:: CHALLENGE ::
Recast the rows as a JSON list of strings, one string per line, starting with the line containing "white glossy sink at center is positioned" and going on through the end of the rows, with blank lines left out.

* start THE RECORDS *

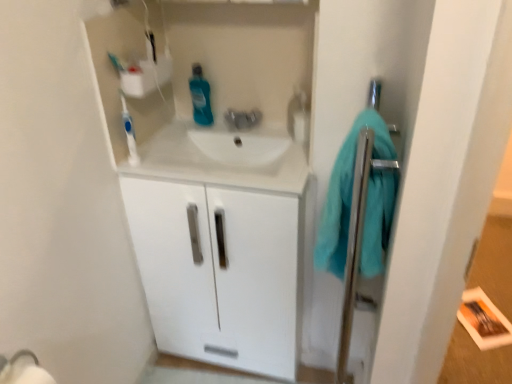
Identify the location of white glossy cabinet at center. The height and width of the screenshot is (384, 512). (218, 272).

Measure the distance between white glossy sink at center and camera.

The distance of white glossy sink at center from camera is 4.11 feet.

Measure the distance between blue glossy mouthwash at center and camera.

The distance of blue glossy mouthwash at center from camera is 5.26 feet.

The width and height of the screenshot is (512, 384). What do you see at coordinates (347, 192) in the screenshot?
I see `teal soft towel at right` at bounding box center [347, 192].

This screenshot has height=384, width=512. I want to click on white glossy cabinet at center, so click(218, 272).

Is white plastic toothbrush at upper left looking in the opposite direction of blue glossy mouthwash at center?

No, white plastic toothbrush at upper left's orientation is not away from blue glossy mouthwash at center.

Considering the positions of objects white plastic toothbrush at upper left and blue glossy mouthwash at center in the image provided, who is more to the right, white plastic toothbrush at upper left or blue glossy mouthwash at center?

blue glossy mouthwash at center is more to the right.

How distant is white plastic toothbrush at upper left from blue glossy mouthwash at center?

The distance of white plastic toothbrush at upper left from blue glossy mouthwash at center is 12.65 inches.

Is white plastic toothbrush at upper left smaller than blue glossy mouthwash at center?

Indeed, white plastic toothbrush at upper left has a smaller size compared to blue glossy mouthwash at center.

From the image's perspective, is blue glossy mouthwash at center on white glossy sink at center?

Yes, from the image's perspective, blue glossy mouthwash at center is above white glossy sink at center.

How many degrees apart are the facing directions of blue glossy mouthwash at center and white glossy sink at center?

The facing directions of blue glossy mouthwash at center and white glossy sink at center are 0.283 degrees apart.

Is blue glossy mouthwash at center in front of white glossy sink at center?

No, it is not.

Which point is more forward, (194, 93) or (138, 155)?

Point (138, 155)

Between blue glossy mouthwash at center and white plastic toothbrush at upper left, which one has more height?

With more height is white plastic toothbrush at upper left.

Is blue glossy mouthwash at center positioned with its back to white plastic toothbrush at upper left?

blue glossy mouthwash at center does not have its back to white plastic toothbrush at upper left.

Visually, is blue glossy mouthwash at center positioned to the left or to the right of white plastic toothbrush at upper left?

blue glossy mouthwash at center is positioned on white plastic toothbrush at upper left's right side.

Is white glossy cabinet at center at the back of white glossy sink at center?

Correct, white glossy sink at center is looking away from white glossy cabinet at center.

Is white glossy sink at center inside the boundaries of white glossy cabinet at center, or outside?

white glossy sink at center fits inside white glossy cabinet at center.

Between white glossy sink at center and white glossy cabinet at center, which one appears on the right side from the viewer's perspective?

white glossy cabinet at center is more to the right.

Can you confirm if white glossy sink at center is thinner than white glossy cabinet at center?

Correct, the width of white glossy sink at center is less than that of white glossy cabinet at center.

Which of these two, teal soft towel at right or blue glossy mouthwash at center, is bigger?

teal soft towel at right.

Is teal soft towel at right oriented away from blue glossy mouthwash at center?

teal soft towel at right is not turned away from blue glossy mouthwash at center.

Does point (367, 200) appear closer or farther from the camera than point (210, 114)?

Point (367, 200) appears to be closer to the viewer than point (210, 114).

From a real-world perspective, is teal soft towel at right positioned above or below blue glossy mouthwash at center?

In terms of real-world spatial position, teal soft towel at right is below blue glossy mouthwash at center.

Would you say white plastic toothbrush at upper left is part of white glossy cabinet at center's contents?

No, white plastic toothbrush at upper left is located outside of white glossy cabinet at center.

From the image's perspective, which is above, white glossy cabinet at center or white plastic toothbrush at upper left?

white plastic toothbrush at upper left.

Considering the sizes of objects white glossy cabinet at center and white plastic toothbrush at upper left in the image provided, who is smaller, white glossy cabinet at center or white plastic toothbrush at upper left?

white plastic toothbrush at upper left.

Is white glossy sink at center aimed at blue glossy mouthwash at center?

No, white glossy sink at center is not turned towards blue glossy mouthwash at center.

Is point (240, 153) farther from viewer compared to point (204, 86)?

No, it is in front of (204, 86).

Is white glossy sink at center smaller than blue glossy mouthwash at center?

Actually, white glossy sink at center might be larger than blue glossy mouthwash at center.

Which object is more forward, white glossy sink at center or blue glossy mouthwash at center?

white glossy sink at center is closer to the camera.

Identify the location of toothbrush that appears above the blue glossy mouthwash at center (from a real-world perspective). Image resolution: width=512 pixels, height=384 pixels. pyautogui.click(x=129, y=133).

The image size is (512, 384). Find the location of `counter top in front of the blue glossy mouthwash at center`. counter top in front of the blue glossy mouthwash at center is located at coordinates (221, 159).

From the picture: Looking at the image, which one is located closer to white plastic toothbrush at upper left, blue glossy mouthwash at center or white glossy sink at center?

white glossy sink at center.

Considering their positions, is white glossy cabinet at center positioned further to blue glossy mouthwash at center than white plastic toothbrush at upper left?

white glossy cabinet at center lies further to blue glossy mouthwash at center than the other object.

From the image, which object appears to be nearer to blue glossy mouthwash at center, white plastic toothbrush at upper left or white glossy sink at center?

white glossy sink at center.

From the image, which object appears to be nearer to white glossy cabinet at center, white plastic toothbrush at upper left or white glossy sink at center?

white glossy sink at center is positioned closer to the anchor white glossy cabinet at center.

Considering their positions, is white glossy sink at center positioned further to white plastic toothbrush at upper left than white glossy cabinet at center?

white glossy cabinet at center is positioned further to the anchor white plastic toothbrush at upper left.

Considering their positions, is teal soft towel at right positioned closer to blue glossy mouthwash at center than white glossy cabinet at center?

The object closer to blue glossy mouthwash at center is white glossy cabinet at center.

From the image, which object appears to be farther from blue glossy mouthwash at center, white plastic toothbrush at upper left or white glossy cabinet at center?

white glossy cabinet at center is further to blue glossy mouthwash at center.

Looking at the image, which one is located closer to teal soft towel at right, white glossy cabinet at center or blue glossy mouthwash at center?

white glossy cabinet at center is positioned closer to the anchor teal soft towel at right.

You are a GUI agent. You are given a task and a screenshot of the screen. Output one action in this format:
    pyautogui.click(x=<x>, y=<y>)
    Task: Click on the counter top between blue glossy mouthwash at center and white glossy cabinet at center vertically
    
    Given the screenshot: What is the action you would take?
    pyautogui.click(x=221, y=159)

At what (x,y) coordinates should I click in order to perform the action: click on toothbrush between white glossy sink at center and blue glossy mouthwash at center from front to back. Please return your answer as a coordinate pair (x, y). This screenshot has height=384, width=512. Looking at the image, I should click on (129, 133).

Find the location of a particular element. This screenshot has height=384, width=512. counter top between white plastic toothbrush at upper left and white glossy cabinet at center from top to bottom is located at coordinates (221, 159).

The image size is (512, 384). I want to click on counter top between white plastic toothbrush at upper left and teal soft towel at right from left to right, so click(x=221, y=159).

* end THE RECORDS *

:: PROBLEM SOLUTION ::
[
  "white glossy sink at center is positioned closer to the anchor white glossy cabinet at center.",
  "Considering their positions, is white glossy sink at center positioned further to white plastic toothbrush at upper left than white glossy cabinet at center?",
  "white glossy cabinet at center is positioned further to the anchor white plastic toothbrush at upper left.",
  "Considering their positions, is teal soft towel at right positioned closer to blue glossy mouthwash at center than white glossy cabinet at center?",
  "The object closer to blue glossy mouthwash at center is white glossy cabinet at center.",
  "From the image, which object appears to be farther from blue glossy mouthwash at center, white plastic toothbrush at upper left or white glossy cabinet at center?",
  "white glossy cabinet at center is further to blue glossy mouthwash at center.",
  "Looking at the image, which one is located closer to teal soft towel at right, white glossy cabinet at center or blue glossy mouthwash at center?",
  "white glossy cabinet at center is positioned closer to the anchor teal soft towel at right.",
  "You are a GUI agent. You are given a task and a screenshot of the screen. Output one action in this format:",
  "    pyautogui.click(x=<x>, y=<y>)",
  "    Task: Click on the counter top between blue glossy mouthwash at center and white glossy cabinet at center vertically",
  "    Given the screenshot: What is the action you would take?",
  "    pyautogui.click(x=221, y=159)",
  "At what (x,y) coordinates should I click in order to perform the action: click on toothbrush between white glossy sink at center and blue glossy mouthwash at center from front to back. Please return your answer as a coordinate pair (x, y). This screenshot has height=384, width=512. Looking at the image, I should click on (129, 133).",
  "Find the location of a particular element. This screenshot has height=384, width=512. counter top between white plastic toothbrush at upper left and white glossy cabinet at center from top to bottom is located at coordinates (221, 159).",
  "The image size is (512, 384). I want to click on counter top between white plastic toothbrush at upper left and teal soft towel at right from left to right, so click(x=221, y=159)."
]